_What to do_
Every line below that contains the word "soap" must be copied.

_Records drawn from a dataset_
+++

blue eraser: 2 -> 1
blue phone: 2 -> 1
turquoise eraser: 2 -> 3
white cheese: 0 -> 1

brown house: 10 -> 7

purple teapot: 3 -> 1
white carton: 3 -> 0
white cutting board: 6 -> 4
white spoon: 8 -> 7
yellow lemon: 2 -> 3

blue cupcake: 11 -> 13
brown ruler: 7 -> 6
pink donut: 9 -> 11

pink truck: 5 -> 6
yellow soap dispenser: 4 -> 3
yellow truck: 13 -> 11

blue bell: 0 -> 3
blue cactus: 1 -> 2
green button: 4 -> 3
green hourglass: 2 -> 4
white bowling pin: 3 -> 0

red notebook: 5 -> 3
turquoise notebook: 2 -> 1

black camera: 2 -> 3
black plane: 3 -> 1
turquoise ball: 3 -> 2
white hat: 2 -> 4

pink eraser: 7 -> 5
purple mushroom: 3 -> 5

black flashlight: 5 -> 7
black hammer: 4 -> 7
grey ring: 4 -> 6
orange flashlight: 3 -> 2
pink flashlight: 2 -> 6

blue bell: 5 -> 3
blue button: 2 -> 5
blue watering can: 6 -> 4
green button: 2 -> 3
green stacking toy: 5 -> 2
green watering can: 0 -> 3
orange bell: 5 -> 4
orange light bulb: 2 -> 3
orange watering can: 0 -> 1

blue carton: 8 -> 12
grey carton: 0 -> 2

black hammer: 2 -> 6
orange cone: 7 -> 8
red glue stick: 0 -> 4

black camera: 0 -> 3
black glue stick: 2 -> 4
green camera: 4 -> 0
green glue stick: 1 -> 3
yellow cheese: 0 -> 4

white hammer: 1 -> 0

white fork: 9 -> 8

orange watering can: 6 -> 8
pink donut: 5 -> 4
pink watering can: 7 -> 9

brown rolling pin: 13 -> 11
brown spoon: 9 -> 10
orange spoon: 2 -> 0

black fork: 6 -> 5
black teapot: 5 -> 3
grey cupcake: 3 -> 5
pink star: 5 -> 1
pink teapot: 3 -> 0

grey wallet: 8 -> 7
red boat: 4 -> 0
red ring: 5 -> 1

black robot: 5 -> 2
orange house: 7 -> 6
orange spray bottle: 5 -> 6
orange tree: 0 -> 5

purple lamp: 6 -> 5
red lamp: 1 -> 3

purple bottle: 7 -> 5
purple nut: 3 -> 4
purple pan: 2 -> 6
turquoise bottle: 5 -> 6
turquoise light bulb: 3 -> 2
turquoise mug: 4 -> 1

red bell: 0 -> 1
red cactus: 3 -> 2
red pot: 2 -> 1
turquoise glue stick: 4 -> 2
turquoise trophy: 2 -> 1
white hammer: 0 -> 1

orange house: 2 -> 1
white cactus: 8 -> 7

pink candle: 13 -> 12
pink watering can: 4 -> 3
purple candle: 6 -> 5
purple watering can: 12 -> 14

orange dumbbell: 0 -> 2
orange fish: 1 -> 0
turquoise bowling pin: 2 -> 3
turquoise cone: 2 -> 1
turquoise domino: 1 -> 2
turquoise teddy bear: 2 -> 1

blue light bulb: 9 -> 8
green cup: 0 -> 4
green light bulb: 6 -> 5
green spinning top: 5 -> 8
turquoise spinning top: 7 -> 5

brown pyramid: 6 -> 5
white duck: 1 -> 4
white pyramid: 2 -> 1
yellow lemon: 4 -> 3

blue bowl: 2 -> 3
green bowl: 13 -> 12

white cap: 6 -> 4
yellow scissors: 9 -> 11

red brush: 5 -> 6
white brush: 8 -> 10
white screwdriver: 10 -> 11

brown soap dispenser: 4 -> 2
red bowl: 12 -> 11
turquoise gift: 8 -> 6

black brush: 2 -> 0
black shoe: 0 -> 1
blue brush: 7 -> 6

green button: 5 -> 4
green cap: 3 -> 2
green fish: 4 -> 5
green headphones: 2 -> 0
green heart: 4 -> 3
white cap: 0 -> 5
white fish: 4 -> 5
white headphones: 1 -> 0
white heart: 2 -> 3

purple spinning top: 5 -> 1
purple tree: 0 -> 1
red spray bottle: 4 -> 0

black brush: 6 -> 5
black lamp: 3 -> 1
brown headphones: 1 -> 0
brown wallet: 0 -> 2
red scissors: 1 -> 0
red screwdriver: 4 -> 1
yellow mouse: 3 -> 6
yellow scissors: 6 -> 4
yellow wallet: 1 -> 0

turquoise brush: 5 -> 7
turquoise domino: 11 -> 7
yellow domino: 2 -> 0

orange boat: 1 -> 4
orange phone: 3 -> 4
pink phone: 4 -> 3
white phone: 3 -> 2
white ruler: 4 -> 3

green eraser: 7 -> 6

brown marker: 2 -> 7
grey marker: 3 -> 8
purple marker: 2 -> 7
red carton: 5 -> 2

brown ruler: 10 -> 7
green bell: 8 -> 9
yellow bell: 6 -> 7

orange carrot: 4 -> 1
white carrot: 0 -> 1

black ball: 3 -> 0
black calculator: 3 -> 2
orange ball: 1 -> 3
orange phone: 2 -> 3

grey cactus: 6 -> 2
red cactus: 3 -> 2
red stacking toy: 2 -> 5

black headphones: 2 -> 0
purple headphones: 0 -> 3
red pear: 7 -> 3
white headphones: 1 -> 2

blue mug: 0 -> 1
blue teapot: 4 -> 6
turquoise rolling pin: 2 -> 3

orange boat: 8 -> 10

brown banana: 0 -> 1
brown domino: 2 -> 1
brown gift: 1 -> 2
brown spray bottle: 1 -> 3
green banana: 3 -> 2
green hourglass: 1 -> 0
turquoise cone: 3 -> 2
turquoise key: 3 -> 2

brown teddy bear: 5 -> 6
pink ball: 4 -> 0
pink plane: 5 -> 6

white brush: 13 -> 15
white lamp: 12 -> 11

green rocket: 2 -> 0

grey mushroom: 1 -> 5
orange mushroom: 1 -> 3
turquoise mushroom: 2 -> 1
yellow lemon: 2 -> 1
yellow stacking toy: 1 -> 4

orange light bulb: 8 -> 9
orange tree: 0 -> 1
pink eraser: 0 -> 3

+++

_Solution to this exercise_
yellow soap dispenser: 4 -> 3
brown soap dispenser: 4 -> 2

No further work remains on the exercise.